__EXERCISE__.
Each line of the data must be set down again without a single difference.

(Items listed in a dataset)
-*-
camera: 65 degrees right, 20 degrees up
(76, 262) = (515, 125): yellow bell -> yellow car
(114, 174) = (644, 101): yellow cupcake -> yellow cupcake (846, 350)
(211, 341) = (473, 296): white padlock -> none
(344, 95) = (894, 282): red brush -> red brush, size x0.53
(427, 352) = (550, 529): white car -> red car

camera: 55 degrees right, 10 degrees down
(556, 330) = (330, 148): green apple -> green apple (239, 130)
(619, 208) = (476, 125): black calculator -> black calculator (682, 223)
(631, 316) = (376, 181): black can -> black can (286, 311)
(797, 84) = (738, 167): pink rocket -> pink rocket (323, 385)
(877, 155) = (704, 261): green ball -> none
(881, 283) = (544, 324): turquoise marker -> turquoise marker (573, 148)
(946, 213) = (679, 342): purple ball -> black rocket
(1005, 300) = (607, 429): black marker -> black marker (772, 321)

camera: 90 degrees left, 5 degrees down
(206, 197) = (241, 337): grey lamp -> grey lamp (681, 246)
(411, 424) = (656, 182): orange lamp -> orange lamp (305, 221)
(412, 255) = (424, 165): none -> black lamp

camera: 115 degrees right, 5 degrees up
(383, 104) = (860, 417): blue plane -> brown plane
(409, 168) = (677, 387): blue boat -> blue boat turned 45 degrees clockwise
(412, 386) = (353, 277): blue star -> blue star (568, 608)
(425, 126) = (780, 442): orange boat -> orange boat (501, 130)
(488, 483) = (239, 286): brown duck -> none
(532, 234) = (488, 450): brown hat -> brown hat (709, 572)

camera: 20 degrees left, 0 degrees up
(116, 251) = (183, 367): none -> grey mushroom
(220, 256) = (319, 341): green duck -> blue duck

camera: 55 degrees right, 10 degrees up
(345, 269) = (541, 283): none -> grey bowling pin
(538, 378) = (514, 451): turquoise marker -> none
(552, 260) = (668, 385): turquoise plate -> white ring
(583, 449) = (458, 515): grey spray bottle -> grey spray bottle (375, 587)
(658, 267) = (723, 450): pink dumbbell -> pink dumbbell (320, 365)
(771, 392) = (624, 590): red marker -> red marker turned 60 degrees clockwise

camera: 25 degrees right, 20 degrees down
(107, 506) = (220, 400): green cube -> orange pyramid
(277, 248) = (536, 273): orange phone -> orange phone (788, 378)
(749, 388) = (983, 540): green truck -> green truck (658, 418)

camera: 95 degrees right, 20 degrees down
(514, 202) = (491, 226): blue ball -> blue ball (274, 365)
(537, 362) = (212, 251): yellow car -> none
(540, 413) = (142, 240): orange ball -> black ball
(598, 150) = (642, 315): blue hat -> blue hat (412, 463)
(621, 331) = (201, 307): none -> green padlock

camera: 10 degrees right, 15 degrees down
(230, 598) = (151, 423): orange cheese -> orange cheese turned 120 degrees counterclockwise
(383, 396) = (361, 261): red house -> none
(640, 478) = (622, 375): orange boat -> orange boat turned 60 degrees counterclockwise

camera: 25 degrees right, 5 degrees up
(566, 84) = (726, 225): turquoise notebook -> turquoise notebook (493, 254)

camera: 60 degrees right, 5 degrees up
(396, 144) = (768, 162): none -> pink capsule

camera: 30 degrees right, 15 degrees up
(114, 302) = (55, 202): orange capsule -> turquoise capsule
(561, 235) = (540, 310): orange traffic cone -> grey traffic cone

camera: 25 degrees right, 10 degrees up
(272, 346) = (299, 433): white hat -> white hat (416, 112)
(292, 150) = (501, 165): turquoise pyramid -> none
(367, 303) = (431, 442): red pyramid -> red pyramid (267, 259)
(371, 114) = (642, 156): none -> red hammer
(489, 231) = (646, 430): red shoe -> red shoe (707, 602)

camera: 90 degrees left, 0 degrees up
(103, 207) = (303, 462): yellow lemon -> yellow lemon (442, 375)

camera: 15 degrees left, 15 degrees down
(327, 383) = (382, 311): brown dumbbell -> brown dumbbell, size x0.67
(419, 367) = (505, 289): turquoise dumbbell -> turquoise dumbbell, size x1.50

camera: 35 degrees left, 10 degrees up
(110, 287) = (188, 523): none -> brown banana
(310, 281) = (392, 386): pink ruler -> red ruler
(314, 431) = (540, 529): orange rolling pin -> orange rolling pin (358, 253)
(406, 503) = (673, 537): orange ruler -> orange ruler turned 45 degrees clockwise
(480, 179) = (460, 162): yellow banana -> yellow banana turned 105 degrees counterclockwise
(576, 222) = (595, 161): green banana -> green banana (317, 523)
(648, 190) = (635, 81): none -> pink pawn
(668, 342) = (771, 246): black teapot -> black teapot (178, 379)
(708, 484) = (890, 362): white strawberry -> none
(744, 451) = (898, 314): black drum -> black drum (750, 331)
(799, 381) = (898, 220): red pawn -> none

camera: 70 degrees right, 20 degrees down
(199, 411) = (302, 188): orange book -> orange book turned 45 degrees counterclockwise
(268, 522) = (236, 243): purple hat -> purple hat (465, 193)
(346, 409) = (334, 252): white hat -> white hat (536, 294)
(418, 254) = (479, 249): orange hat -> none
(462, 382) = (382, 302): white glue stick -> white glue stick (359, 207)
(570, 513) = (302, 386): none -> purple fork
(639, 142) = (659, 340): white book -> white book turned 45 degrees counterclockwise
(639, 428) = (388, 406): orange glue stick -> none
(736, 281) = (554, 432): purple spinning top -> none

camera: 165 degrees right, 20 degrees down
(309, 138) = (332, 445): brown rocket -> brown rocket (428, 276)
-*-
__WRITTEN REPLY__.
camera: 65 degrees right, 20 degrees up
(76, 262) = (515, 125): yellow bell -> yellow car
(114, 174) = (644, 101): yellow cupcake -> yellow cupcake (846, 350)
(211, 341) = (473, 296): white padlock -> none
(344, 95) = (894, 282): red brush -> red brush, size x0.53
(427, 352) = (550, 529): white car -> red car

camera: 55 degrees right, 10 degrees down
(556, 330) = (330, 148): green apple -> green apple (239, 130)
(619, 208) = (476, 125): black calculator -> black calculator (682, 223)
(631, 316) = (376, 181): black can -> black can (286, 311)
(797, 84) = (738, 167): pink rocket -> pink rocket (323, 385)
(877, 155) = (704, 261): green ball -> none
(881, 283) = (544, 324): turquoise marker -> turquoise marker (573, 148)
(946, 213) = (679, 342): purple ball -> black rocket
(1005, 300) = (607, 429): black marker -> black marker (772, 321)

camera: 90 degrees left, 5 degrees down
(206, 197) = (241, 337): grey lamp -> grey lamp (681, 246)
(411, 424) = (656, 182): orange lamp -> orange lamp (305, 221)
(412, 255) = (424, 165): none -> black lamp

camera: 115 degrees right, 5 degrees up
(383, 104) = (860, 417): blue plane -> brown plane
(409, 168) = (677, 387): blue boat -> blue boat turned 45 degrees clockwise
(412, 386) = (353, 277): blue star -> blue star (568, 608)
(425, 126) = (780, 442): orange boat -> orange boat (501, 130)
(488, 483) = (239, 286): brown duck -> none
(532, 234) = (488, 450): brown hat -> brown hat (709, 572)

camera: 20 degrees left, 0 degrees up
(116, 251) = (183, 367): none -> grey mushroom
(220, 256) = (319, 341): green duck -> blue duck

camera: 55 degrees right, 10 degrees up
(345, 269) = (541, 283): none -> grey bowling pin
(538, 378) = (514, 451): turquoise marker -> none
(552, 260) = (668, 385): turquoise plate -> white ring
(583, 449) = (458, 515): grey spray bottle -> grey spray bottle (375, 587)
(658, 267) = (723, 450): pink dumbbell -> pink dumbbell (320, 365)
(771, 392) = (624, 590): red marker -> red marker turned 60 degrees clockwise

camera: 25 degrees right, 20 degrees down
(107, 506) = (220, 400): green cube -> orange pyramid
(277, 248) = (536, 273): orange phone -> orange phone (788, 378)
(749, 388) = (983, 540): green truck -> green truck (658, 418)

camera: 95 degrees right, 20 degrees down
(514, 202) = (491, 226): blue ball -> blue ball (274, 365)
(537, 362) = (212, 251): yellow car -> none
(540, 413) = (142, 240): orange ball -> black ball
(598, 150) = (642, 315): blue hat -> blue hat (412, 463)
(621, 331) = (201, 307): none -> green padlock

camera: 10 degrees right, 15 degrees down
(230, 598) = (151, 423): orange cheese -> orange cheese turned 120 degrees counterclockwise
(383, 396) = (361, 261): red house -> none
(640, 478) = (622, 375): orange boat -> orange boat turned 60 degrees counterclockwise

camera: 25 degrees right, 5 degrees up
(566, 84) = (726, 225): turquoise notebook -> turquoise notebook (493, 254)

camera: 60 degrees right, 5 degrees up
(396, 144) = (768, 162): none -> pink capsule

camera: 30 degrees right, 15 degrees up
(114, 302) = (55, 202): orange capsule -> turquoise capsule
(561, 235) = (540, 310): orange traffic cone -> grey traffic cone

camera: 25 degrees right, 10 degrees up
(272, 346) = (299, 433): white hat -> white hat (416, 112)
(292, 150) = (501, 165): turquoise pyramid -> none
(367, 303) = (431, 442): red pyramid -> red pyramid (267, 259)
(371, 114) = (642, 156): none -> red hammer
(489, 231) = (646, 430): red shoe -> red shoe (707, 602)

camera: 90 degrees left, 0 degrees up
(103, 207) = (303, 462): yellow lemon -> yellow lemon (442, 375)

camera: 15 degrees left, 15 degrees down
(327, 383) = (382, 311): brown dumbbell -> brown dumbbell, size x0.67
(419, 367) = (505, 289): turquoise dumbbell -> turquoise dumbbell, size x1.50

camera: 35 degrees left, 10 degrees up
(110, 287) = (188, 523): none -> brown banana
(310, 281) = (392, 386): pink ruler -> red ruler
(314, 431) = (540, 529): orange rolling pin -> orange rolling pin (358, 253)
(406, 503) = (673, 537): orange ruler -> orange ruler turned 45 degrees clockwise
(480, 179) = (460, 162): yellow banana -> yellow banana turned 105 degrees counterclockwise
(576, 222) = (595, 161): green banana -> green banana (317, 523)
(648, 190) = (635, 81): none -> pink pawn
(668, 342) = (771, 246): black teapot -> black teapot (178, 379)
(708, 484) = (890, 362): white strawberry -> none
(744, 451) = (898, 314): black drum -> black drum (750, 331)
(799, 381) = (898, 220): red pawn -> none

camera: 70 degrees right, 20 degrees down
(199, 411) = (302, 188): orange book -> orange book turned 45 degrees counterclockwise
(268, 522) = (236, 243): purple hat -> purple hat (465, 193)
(346, 409) = (334, 252): white hat -> white hat (536, 294)
(418, 254) = (479, 249): orange hat -> none
(462, 382) = (382, 302): white glue stick -> white glue stick (359, 207)
(570, 513) = (302, 386): none -> purple fork
(639, 142) = (659, 340): white book -> white book turned 45 degrees counterclockwise
(639, 428) = (388, 406): orange glue stick -> none
(736, 281) = (554, 432): purple spinning top -> none

camera: 165 degrees right, 20 degrees down
(309, 138) = (332, 445): brown rocket -> brown rocket (428, 276)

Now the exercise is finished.